*** Begin section ***
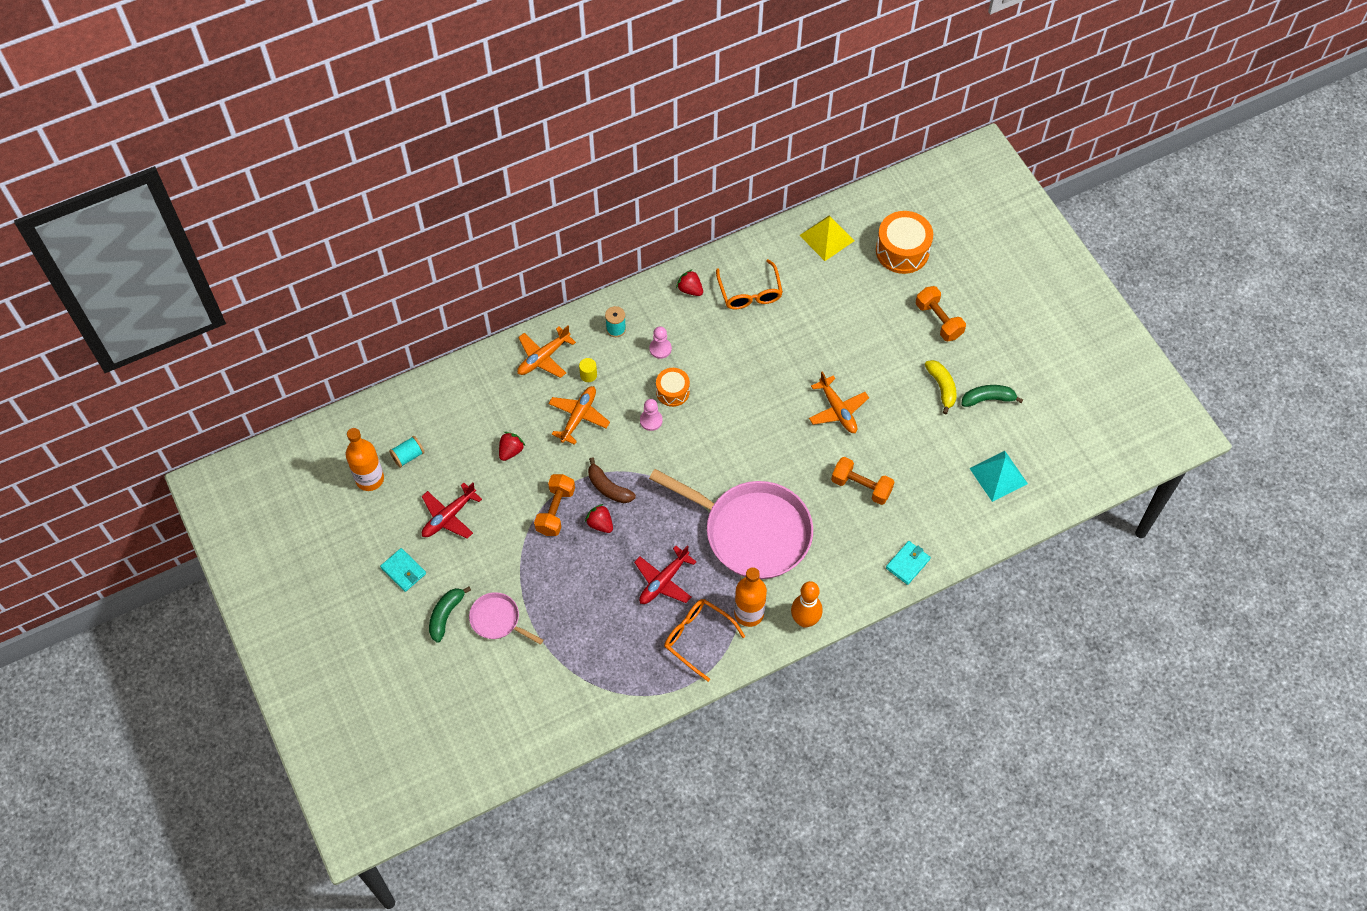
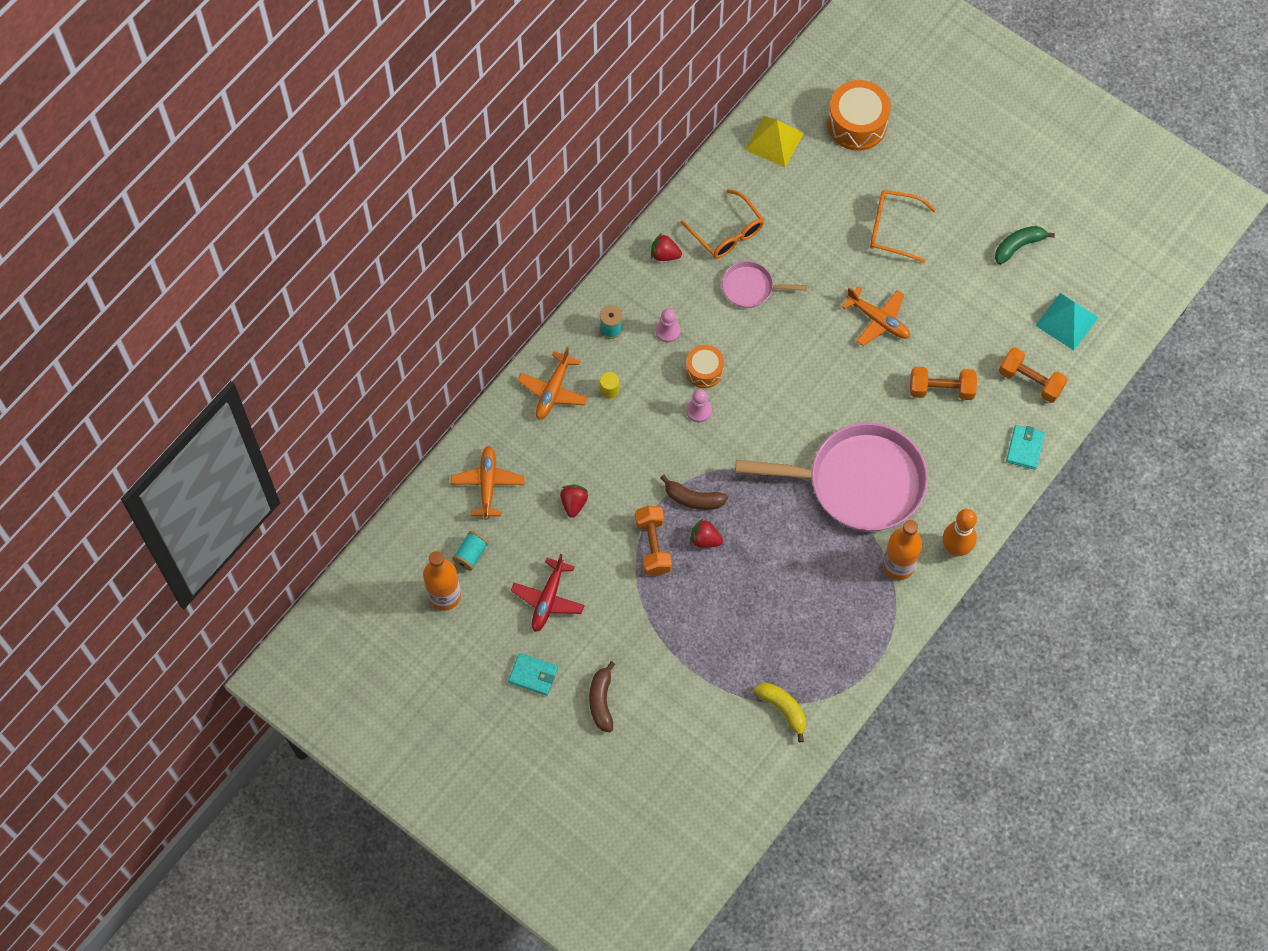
camera: 25 degrees left, 5 degrees up
(446, 615) = (601, 701): green banana -> brown banana
(498, 620) = (656, 682): pink pan -> pink pan (751, 287)
(579, 417) = (623, 438): orange plane -> orange plane (488, 484)
(663, 581) = (798, 570): red plane -> none
(697, 638) = (861, 612): orange glasses -> orange glasses (893, 229)
(938, 320) = (930, 184): orange dumbbell -> orange dumbbell (1030, 381)
(942, 387) = (968, 253): yellow banana -> yellow banana (783, 709)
*** End section ***
What is being asked: Could you print exactly the lines from the one containing "(579, 417) = (623, 438): orange" through the last line of the records above?

Task output:
(579, 417) = (623, 438): orange plane -> orange plane (488, 484)
(663, 581) = (798, 570): red plane -> none
(697, 638) = (861, 612): orange glasses -> orange glasses (893, 229)
(938, 320) = (930, 184): orange dumbbell -> orange dumbbell (1030, 381)
(942, 387) = (968, 253): yellow banana -> yellow banana (783, 709)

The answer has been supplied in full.